■ **Data for the task**
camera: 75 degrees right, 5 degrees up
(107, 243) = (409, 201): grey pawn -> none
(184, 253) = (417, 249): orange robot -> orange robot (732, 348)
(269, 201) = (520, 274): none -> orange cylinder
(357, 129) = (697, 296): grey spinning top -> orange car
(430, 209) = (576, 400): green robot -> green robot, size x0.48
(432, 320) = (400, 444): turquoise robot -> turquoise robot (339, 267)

---

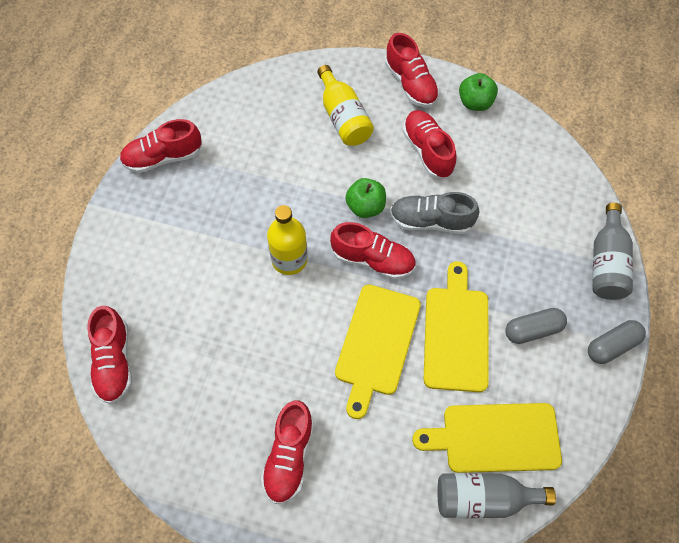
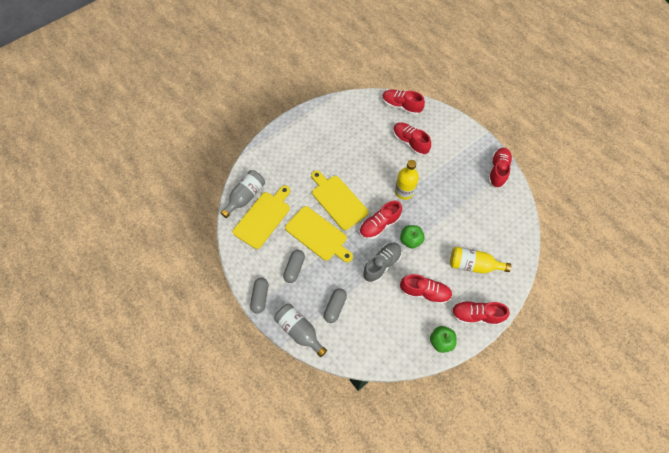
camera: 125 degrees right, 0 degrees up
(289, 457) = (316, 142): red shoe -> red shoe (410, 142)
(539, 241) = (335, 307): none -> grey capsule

==

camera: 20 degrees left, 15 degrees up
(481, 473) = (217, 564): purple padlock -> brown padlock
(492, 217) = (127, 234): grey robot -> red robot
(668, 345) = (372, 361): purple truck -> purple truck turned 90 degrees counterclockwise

■ **Problem to solve**
Quote the listing above, but only from the line that shows "(357, 129) = (697, 296): grey" through the line that shows "(432, 320) = (400, 444): turquoise".

■ **Completed exercise**
(357, 129) = (697, 296): grey spinning top -> orange car
(430, 209) = (576, 400): green robot -> green robot, size x0.48
(432, 320) = (400, 444): turquoise robot -> turquoise robot (339, 267)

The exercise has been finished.